▶ **Directions for this task**:
Transcribe exactly each line of the entries, from the opening line to the line with "Someone repainted the bright_yellow_fir_tree", with both of those lines included.

▶ **Provided material**:
▬▬▬▬▬▬

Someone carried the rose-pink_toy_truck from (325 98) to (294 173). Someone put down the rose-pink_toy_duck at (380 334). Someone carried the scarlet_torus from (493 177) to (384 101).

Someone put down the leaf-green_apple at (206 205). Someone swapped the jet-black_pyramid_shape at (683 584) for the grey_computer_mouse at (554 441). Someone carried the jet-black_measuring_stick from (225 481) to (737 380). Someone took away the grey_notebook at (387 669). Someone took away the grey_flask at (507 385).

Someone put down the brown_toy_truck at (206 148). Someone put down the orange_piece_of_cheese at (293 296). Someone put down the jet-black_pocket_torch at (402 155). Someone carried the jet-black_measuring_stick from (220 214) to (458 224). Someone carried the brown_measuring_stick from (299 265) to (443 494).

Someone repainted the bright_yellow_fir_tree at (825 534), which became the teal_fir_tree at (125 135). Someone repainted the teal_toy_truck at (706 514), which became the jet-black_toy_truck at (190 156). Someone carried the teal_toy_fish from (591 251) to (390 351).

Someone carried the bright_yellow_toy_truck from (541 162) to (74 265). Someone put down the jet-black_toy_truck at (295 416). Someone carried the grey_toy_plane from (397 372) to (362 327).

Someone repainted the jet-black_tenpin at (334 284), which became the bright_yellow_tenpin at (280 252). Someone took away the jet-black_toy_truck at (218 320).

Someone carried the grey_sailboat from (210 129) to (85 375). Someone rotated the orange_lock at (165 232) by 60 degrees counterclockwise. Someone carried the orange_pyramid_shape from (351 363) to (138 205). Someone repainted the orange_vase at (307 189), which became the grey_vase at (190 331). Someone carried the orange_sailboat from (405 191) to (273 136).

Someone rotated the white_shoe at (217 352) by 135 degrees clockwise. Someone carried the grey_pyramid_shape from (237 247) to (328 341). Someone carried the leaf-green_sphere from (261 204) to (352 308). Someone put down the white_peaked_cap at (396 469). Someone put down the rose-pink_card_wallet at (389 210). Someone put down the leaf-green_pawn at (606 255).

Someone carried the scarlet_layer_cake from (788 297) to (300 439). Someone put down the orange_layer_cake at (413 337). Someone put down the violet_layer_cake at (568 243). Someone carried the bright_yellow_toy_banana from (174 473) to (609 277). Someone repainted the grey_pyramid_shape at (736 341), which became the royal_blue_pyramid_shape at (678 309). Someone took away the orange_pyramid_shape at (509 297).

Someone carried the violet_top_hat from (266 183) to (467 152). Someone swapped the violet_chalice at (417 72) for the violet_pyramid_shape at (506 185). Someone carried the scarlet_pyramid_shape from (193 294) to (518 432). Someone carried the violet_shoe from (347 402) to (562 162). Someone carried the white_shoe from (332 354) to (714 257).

▬▬▬▬▬▬

▶ **Exercise output**:
Someone carried the rose-pink_toy_truck from (325 98) to (294 173). Someone put down the rose-pink_toy_duck at (380 334). Someone carried the scarlet_torus from (493 177) to (384 101).

Someone put down the leaf-green_apple at (206 205). Someone swapped the jet-black_pyramid_shape at (683 584) for the grey_computer_mouse at (554 441). Someone carried the jet-black_measuring_stick from (225 481) to (737 380). Someone took away the grey_notebook at (387 669). Someone took away the grey_flask at (507 385).

Someone put down the brown_toy_truck at (206 148). Someone put down the orange_piece_of_cheese at (293 296). Someone put down the jet-black_pocket_torch at (402 155). Someone carried the jet-black_measuring_stick from (220 214) to (458 224). Someone carried the brown_measuring_stick from (299 265) to (443 494).

Someone repainted the bright_yellow_fir_tree at (825 534), which became the teal_fir_tree at (125 135). Someone repainted the teal_toy_truck at (706 514), which became the jet-black_toy_truck at (190 156). Someone carried the teal_toy_fish from (591 251) to (390 351).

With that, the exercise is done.